Exercise directions >> All the lines below need to be transcribed exactly. Pictures get left out.

Data >>
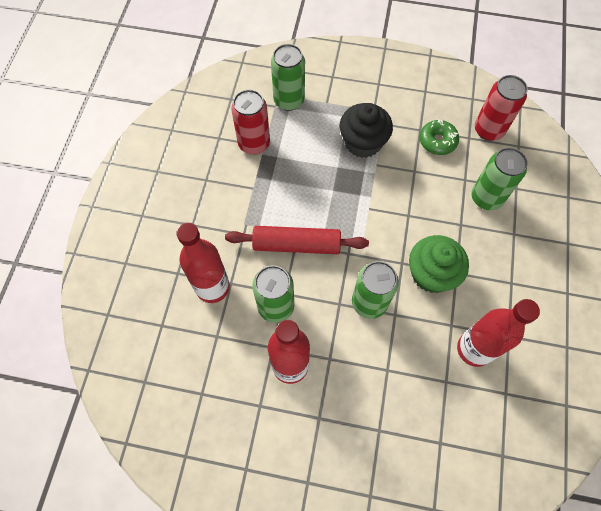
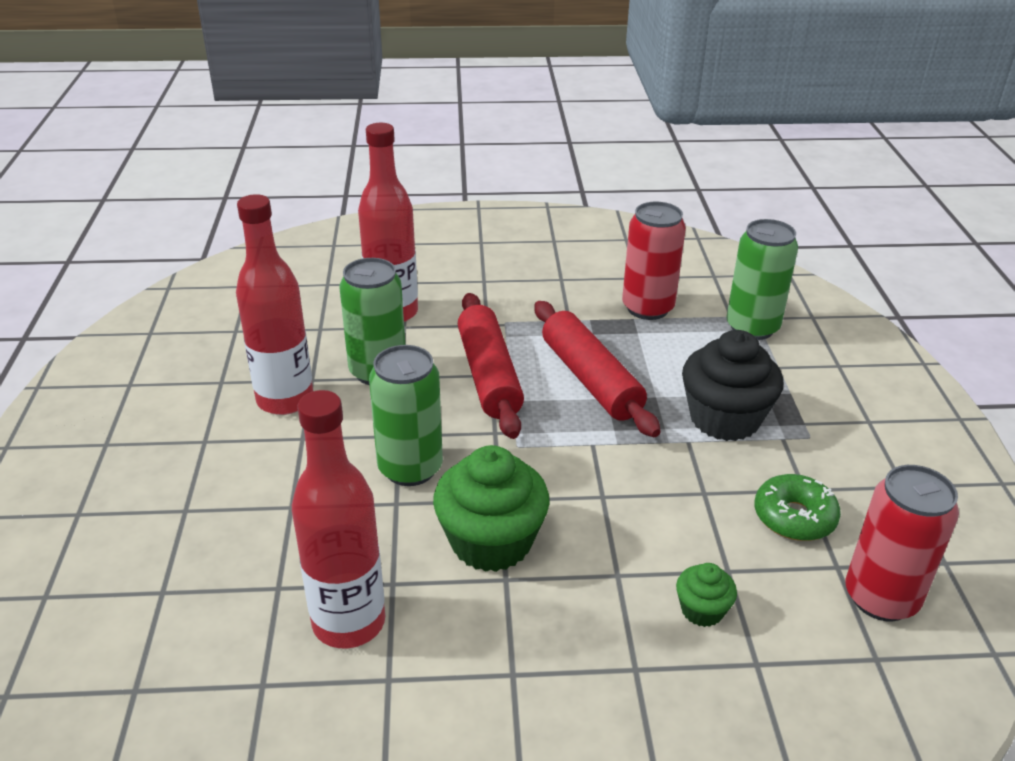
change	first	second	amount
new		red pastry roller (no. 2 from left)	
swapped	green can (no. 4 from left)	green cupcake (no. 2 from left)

Answer section >>
change	first	second	amount
new		red pastry roller (no. 2 from left)	
swapped	green can (no. 4 from left)	green cupcake (no. 2 from left)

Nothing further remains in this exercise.